------ Data for processing

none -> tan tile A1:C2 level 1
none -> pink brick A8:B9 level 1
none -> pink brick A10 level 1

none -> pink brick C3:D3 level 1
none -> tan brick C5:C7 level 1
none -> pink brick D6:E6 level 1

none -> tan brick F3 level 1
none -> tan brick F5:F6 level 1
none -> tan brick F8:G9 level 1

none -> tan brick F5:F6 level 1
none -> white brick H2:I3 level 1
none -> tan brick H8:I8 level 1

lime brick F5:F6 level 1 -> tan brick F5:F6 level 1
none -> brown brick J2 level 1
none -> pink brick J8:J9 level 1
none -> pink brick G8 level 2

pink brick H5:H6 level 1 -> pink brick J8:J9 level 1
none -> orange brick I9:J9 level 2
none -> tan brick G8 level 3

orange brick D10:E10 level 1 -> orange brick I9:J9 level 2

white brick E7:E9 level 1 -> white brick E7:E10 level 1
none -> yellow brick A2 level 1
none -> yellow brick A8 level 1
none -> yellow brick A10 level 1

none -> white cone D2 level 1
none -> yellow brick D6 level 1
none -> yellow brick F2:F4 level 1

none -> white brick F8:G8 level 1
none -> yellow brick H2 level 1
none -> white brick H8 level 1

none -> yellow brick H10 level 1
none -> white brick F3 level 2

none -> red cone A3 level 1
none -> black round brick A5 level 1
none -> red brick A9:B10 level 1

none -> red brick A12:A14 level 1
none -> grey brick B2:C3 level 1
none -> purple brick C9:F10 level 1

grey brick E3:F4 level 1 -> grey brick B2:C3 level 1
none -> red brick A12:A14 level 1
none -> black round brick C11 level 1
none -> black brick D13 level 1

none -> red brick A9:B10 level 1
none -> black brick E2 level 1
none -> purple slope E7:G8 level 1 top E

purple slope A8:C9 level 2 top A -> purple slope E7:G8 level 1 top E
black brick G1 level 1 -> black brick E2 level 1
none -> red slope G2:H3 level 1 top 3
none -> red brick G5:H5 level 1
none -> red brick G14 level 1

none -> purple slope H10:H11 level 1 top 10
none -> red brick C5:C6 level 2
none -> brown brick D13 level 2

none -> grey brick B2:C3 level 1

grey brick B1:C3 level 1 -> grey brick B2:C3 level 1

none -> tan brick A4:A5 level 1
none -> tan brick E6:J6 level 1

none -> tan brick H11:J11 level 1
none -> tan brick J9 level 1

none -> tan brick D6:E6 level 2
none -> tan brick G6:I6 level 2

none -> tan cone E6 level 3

------------

● What to do:
Wherever the line holding "none -> tan brick F8:G9 level 1" falls in the entries above, copy exactly from it through the line holding "none -> purple brick C9:F10 level 1", inclusive, and add nothing.

● Answer section:
none -> tan brick F8:G9 level 1

none -> tan brick F5:F6 level 1
none -> white brick H2:I3 level 1
none -> tan brick H8:I8 level 1

lime brick F5:F6 level 1 -> tan brick F5:F6 level 1
none -> brown brick J2 level 1
none -> pink brick J8:J9 level 1
none -> pink brick G8 level 2

pink brick H5:H6 level 1 -> pink brick J8:J9 level 1
none -> orange brick I9:J9 level 2
none -> tan brick G8 level 3

orange brick D10:E10 level 1 -> orange brick I9:J9 level 2

white brick E7:E9 level 1 -> white brick E7:E10 level 1
none -> yellow brick A2 level 1
none -> yellow brick A8 level 1
none -> yellow brick A10 level 1

none -> white cone D2 level 1
none -> yellow brick D6 level 1
none -> yellow brick F2:F4 level 1

none -> white brick F8:G8 level 1
none -> yellow brick H2 level 1
none -> white brick H8 level 1

none -> yellow brick H10 level 1
none -> white brick F3 level 2

none -> red cone A3 level 1
none -> black round brick A5 level 1
none -> red brick A9:B10 level 1

none -> red brick A12:A14 level 1
none -> grey brick B2:C3 level 1
none -> purple brick C9:F10 level 1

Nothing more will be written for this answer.